- **Exercise directions**
Reproduce the lines of the material exactly, excluding every image.

—————

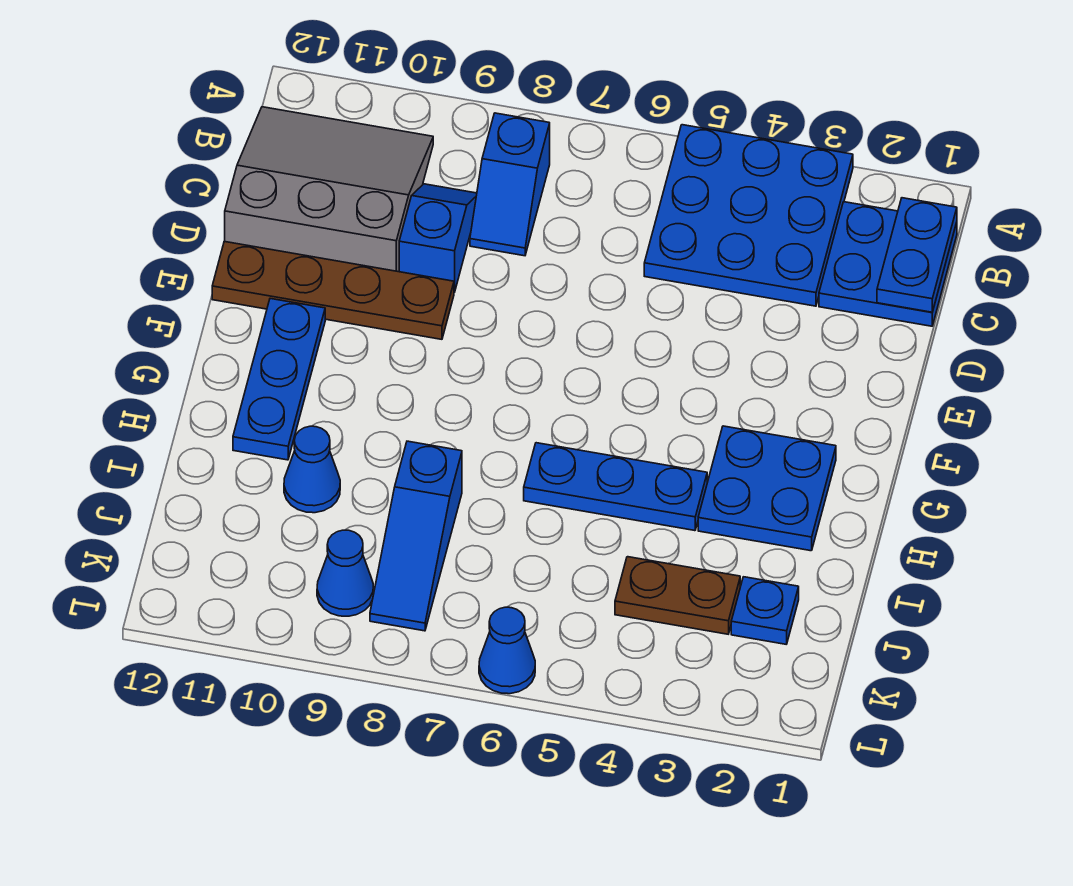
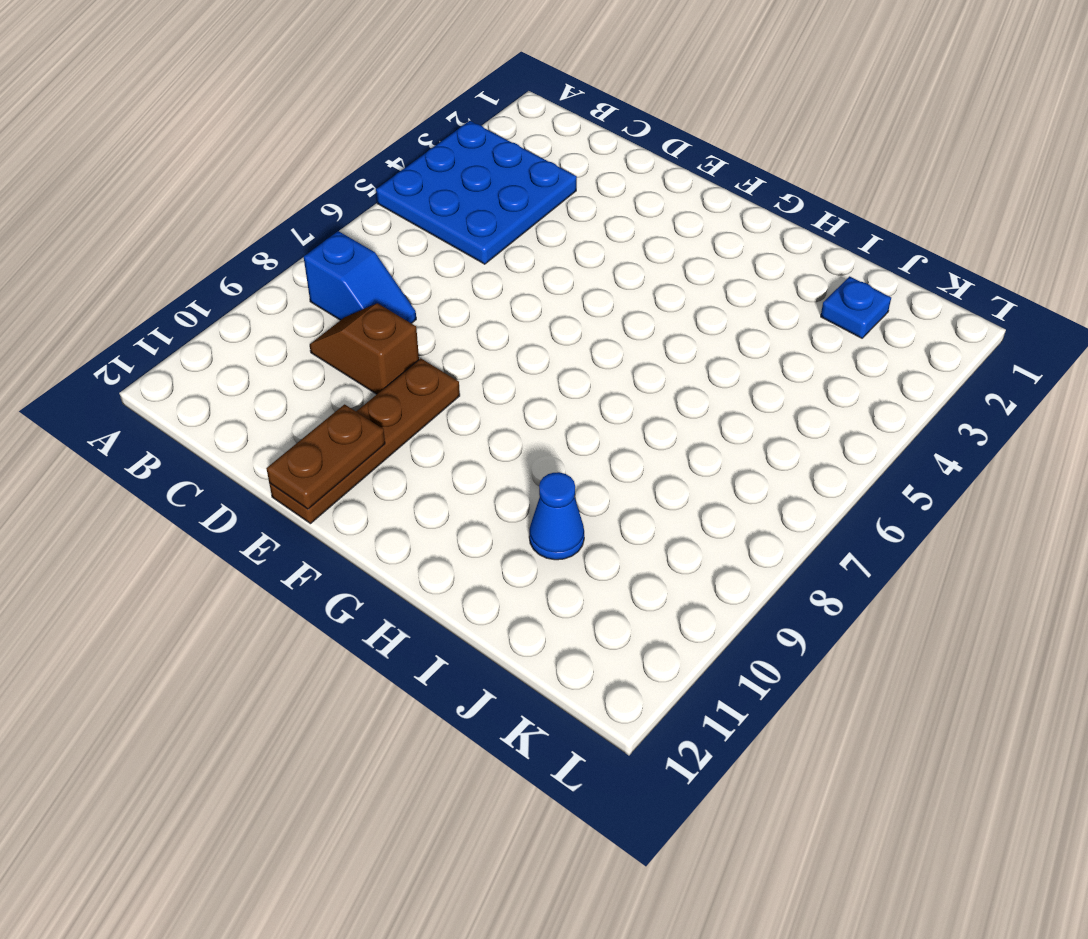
brown slope C9:D9 level 1 top D -> blue slope C9:D9 level 1 top D
brown plate E11:E12 level 2 -> brown plate J3:J4 level 1
none -> blue plate B1:C2 level 1
none -> grey slope B10:D12 level 1 top D
none -> blue plate F11:H11 level 1

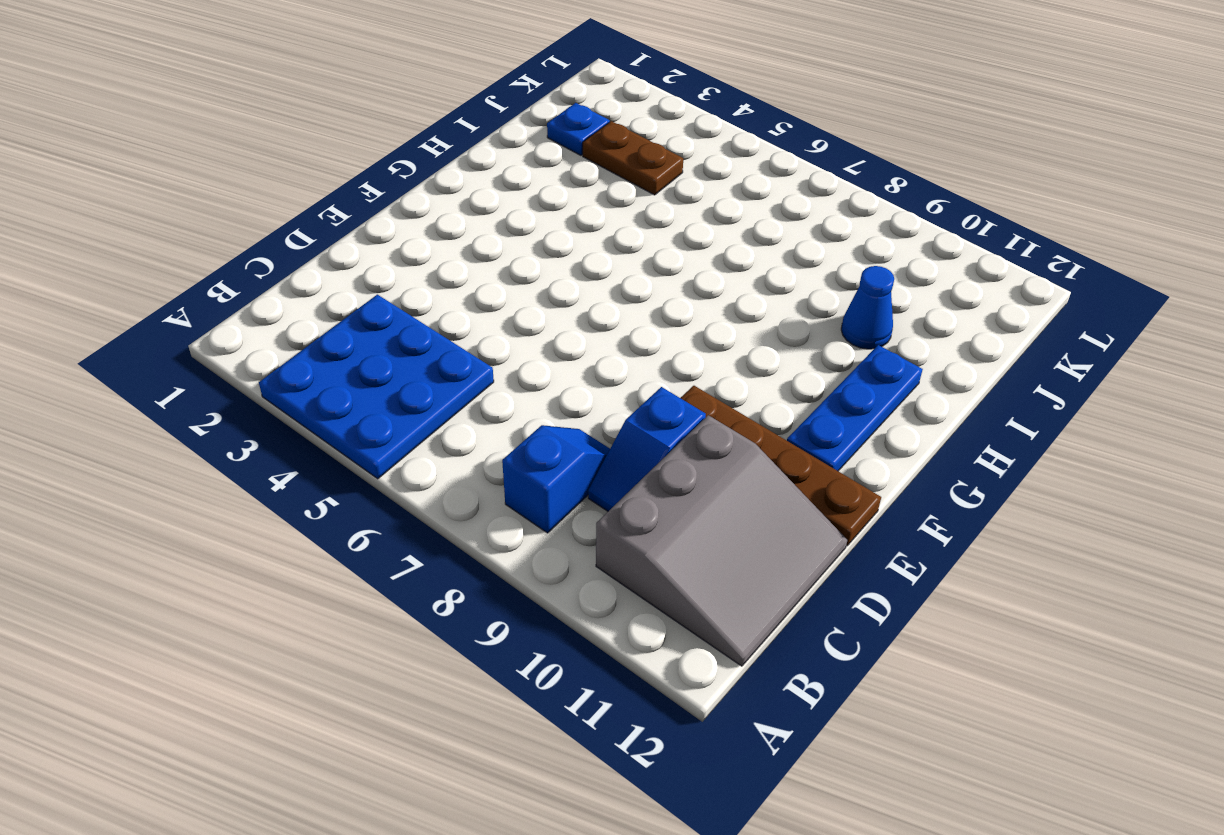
grey slope B10:D12 level 1 top 10 -> grey slope B10:D12 level 1 top D
none -> blue plate B1:C2 level 1
none -> blue plate G2:H3 level 1
none -> blue plate H4:H6 level 1

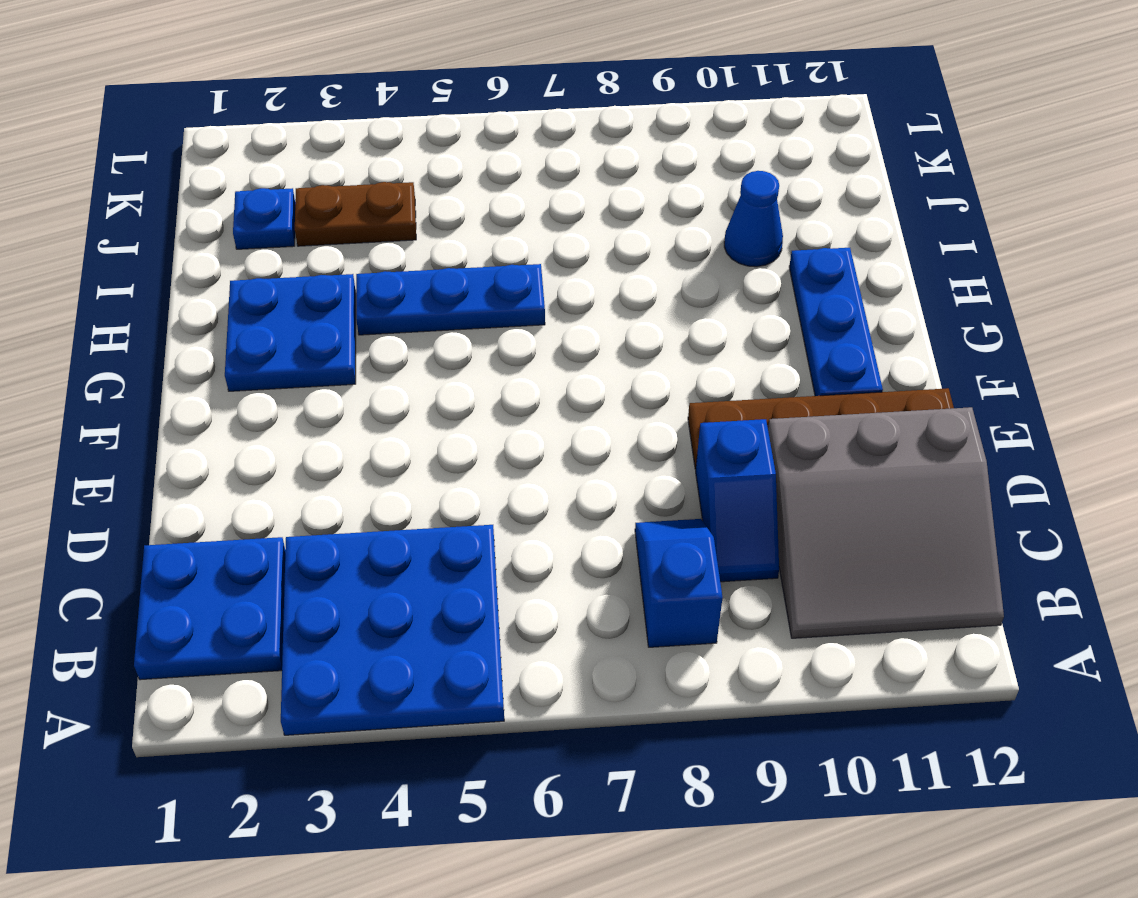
none -> blue slope I8:K8 level 1 top I
none -> blue cone K9 level 1
none -> blue cone L6 level 1

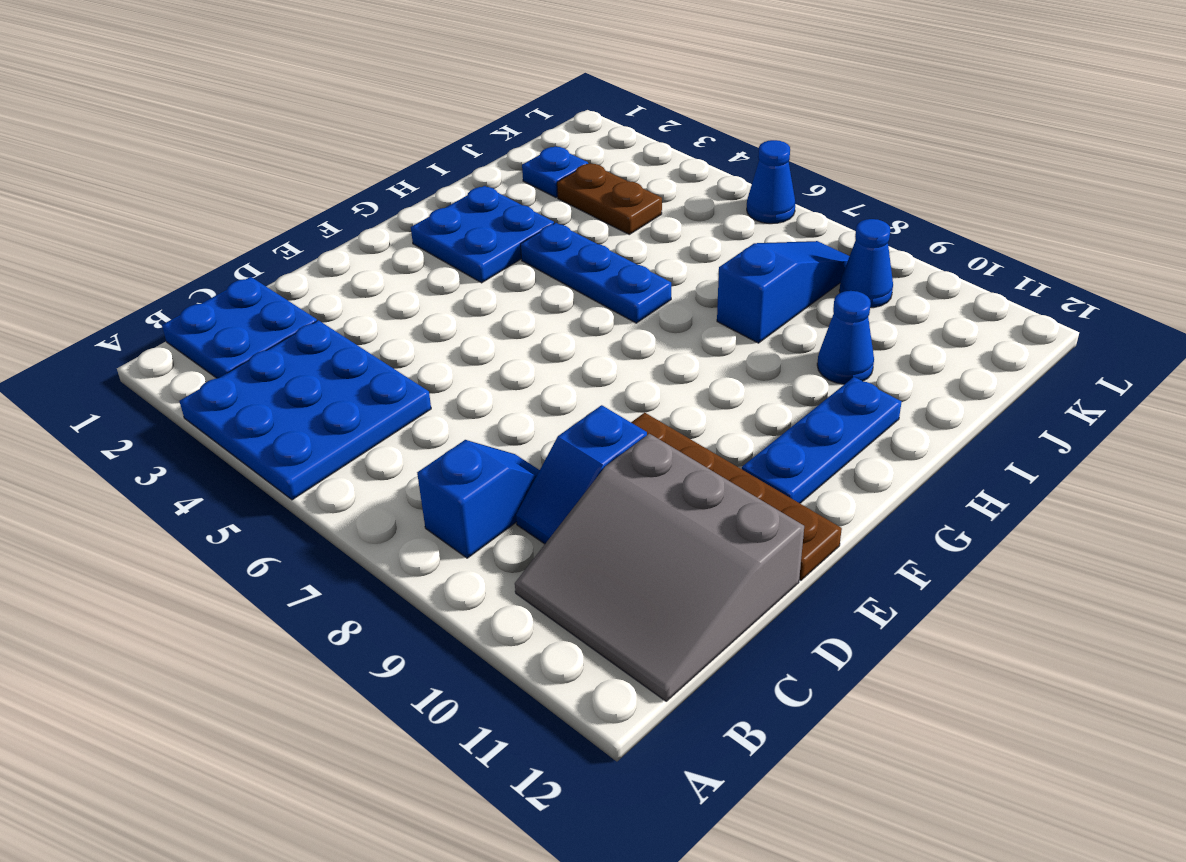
none -> blue plate B1:C1 level 2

—————

- **Exercise solution**
brown slope C9:D9 level 1 top D -> blue slope C9:D9 level 1 top D
brown plate E11:E12 level 2 -> brown plate J3:J4 level 1
none -> blue plate B1:C2 level 1
none -> grey slope B10:D12 level 1 top D
none -> blue plate F11:H11 level 1

grey slope B10:D12 level 1 top 10 -> grey slope B10:D12 level 1 top D
none -> blue plate B1:C2 level 1
none -> blue plate G2:H3 level 1
none -> blue plate H4:H6 level 1

none -> blue slope I8:K8 level 1 top I
none -> blue cone K9 level 1
none -> blue cone L6 level 1

none -> blue plate B1:C1 level 2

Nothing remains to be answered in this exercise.